ACTIVITY: Where the line containing "white brick C2:C3" appears in the records below, begin there and repeat each line exactly through the final one, dropping all pictures.

INFORMATION PROVIDED:
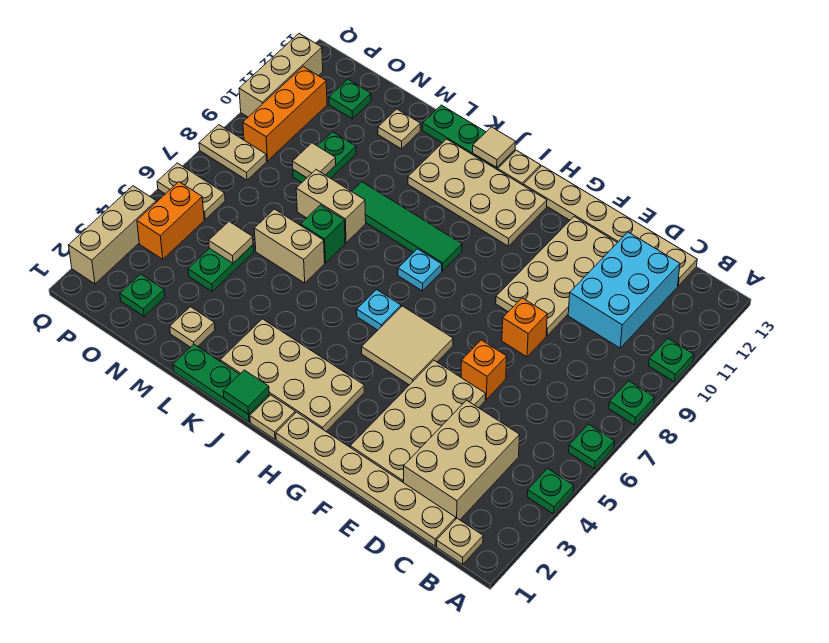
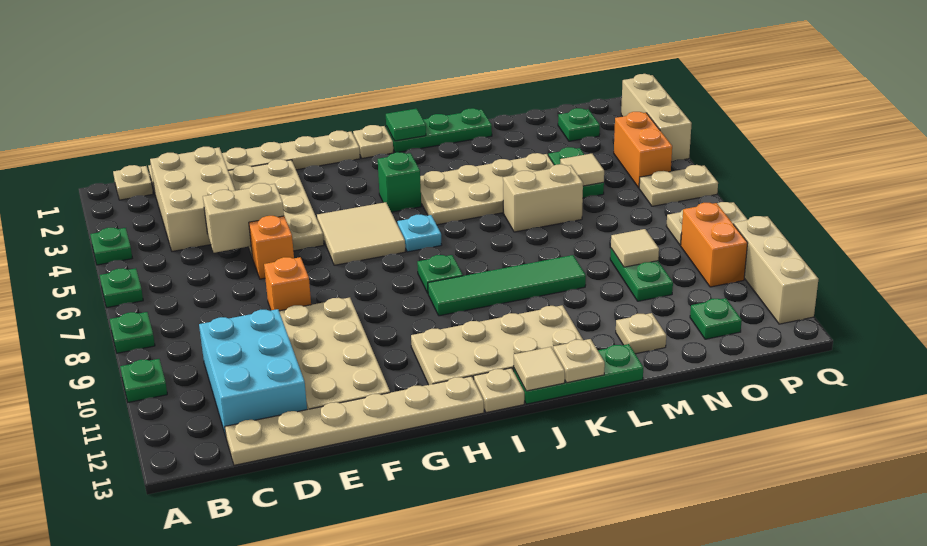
tan plate H2:K3 level 1 -> tan plate J4:M5 level 1
cyan plate I8 level 1 -> green plate I8 level 1
green brick L7 level 1 -> green brick I4 level 1
tan brick L8:M8 level 1 -> tan brick D5:E5 level 2
tan plate M2 level 1 -> tan plate K13 level 2
orange brick P9:P11 level 1 -> orange brick P9:P10 level 1

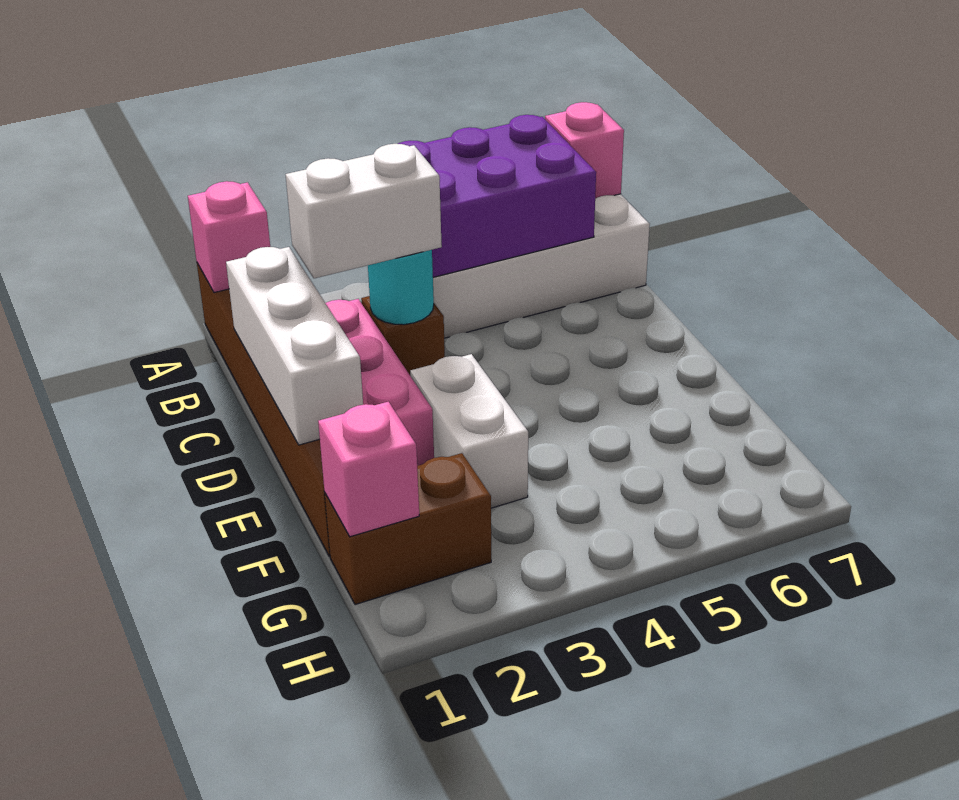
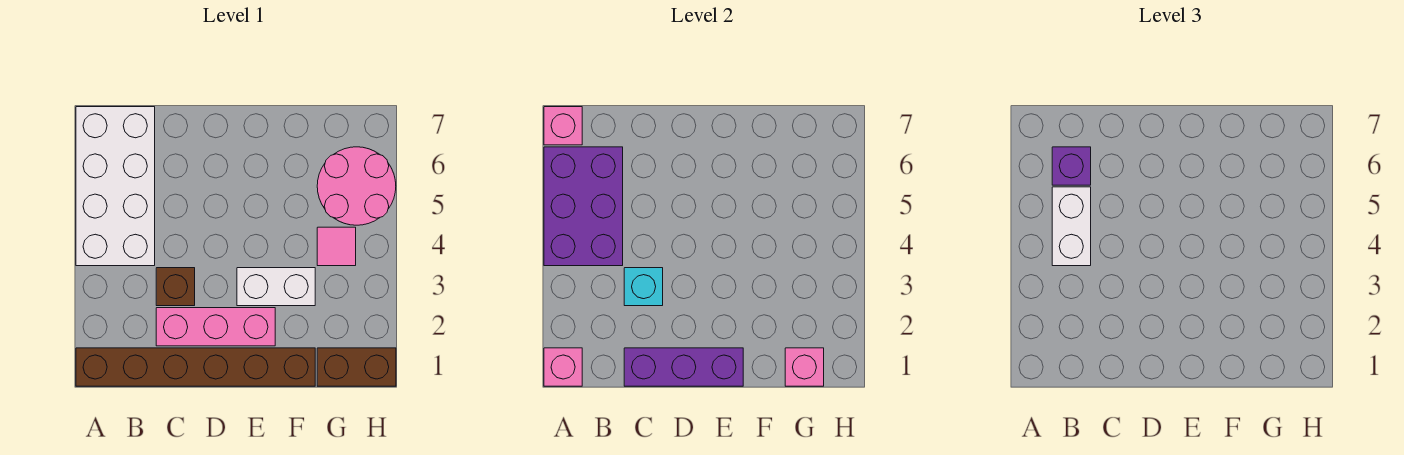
none -> purple brick B6 level 3
white brick C1:E1 level 2 -> purple brick C1:E1 level 2
white brick C2:C3 level 3 -> white brick B4:B5 level 3
cyan round brick C3 level 2 -> cyan brick C3 level 2
brown brick G1:G2 level 1 -> brown brick G1:H1 level 1
none -> pink tile G4 level 1
none -> pink round brick G5:H6 level 1

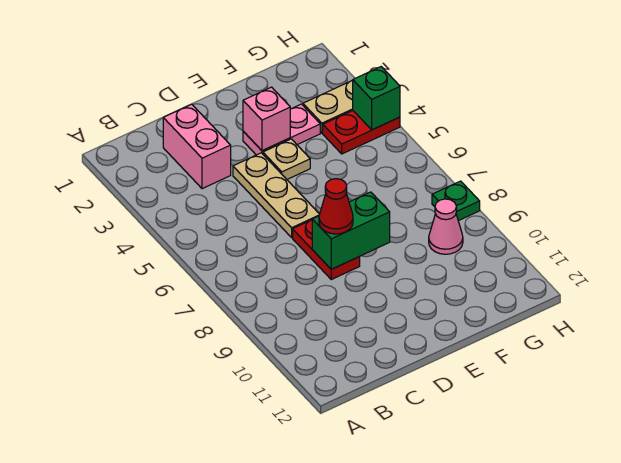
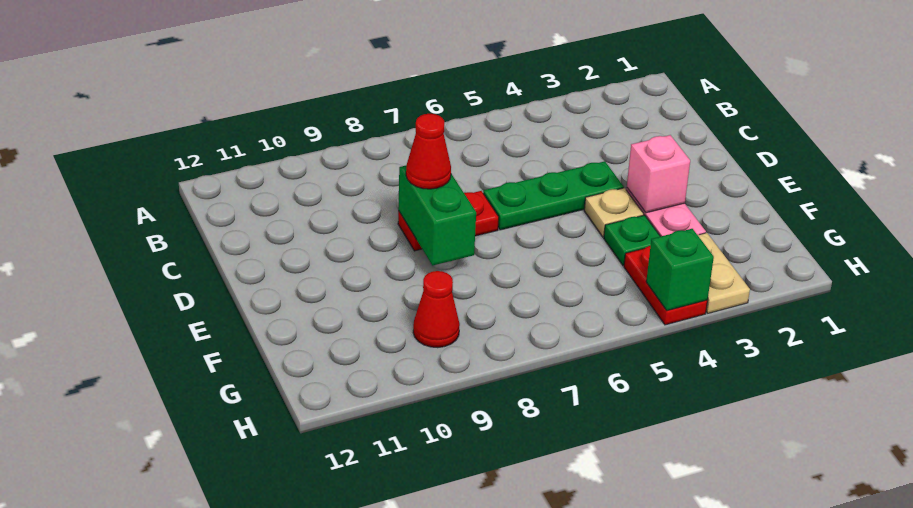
pink brick C2:C3 level 1 -> none
tan plate D4:D6 level 1 -> green plate D4:D6 level 1
pink cone G9 level 1 -> red cone G9 level 1
green plate H8 level 1 -> green plate F4 level 1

SOLUTION FOR THIS TASK:
white brick C2:C3 level 3 -> white brick B4:B5 level 3
cyan round brick C3 level 2 -> cyan brick C3 level 2
brown brick G1:G2 level 1 -> brown brick G1:H1 level 1
none -> pink tile G4 level 1
none -> pink round brick G5:H6 level 1

pink brick C2:C3 level 1 -> none
tan plate D4:D6 level 1 -> green plate D4:D6 level 1
pink cone G9 level 1 -> red cone G9 level 1
green plate H8 level 1 -> green plate F4 level 1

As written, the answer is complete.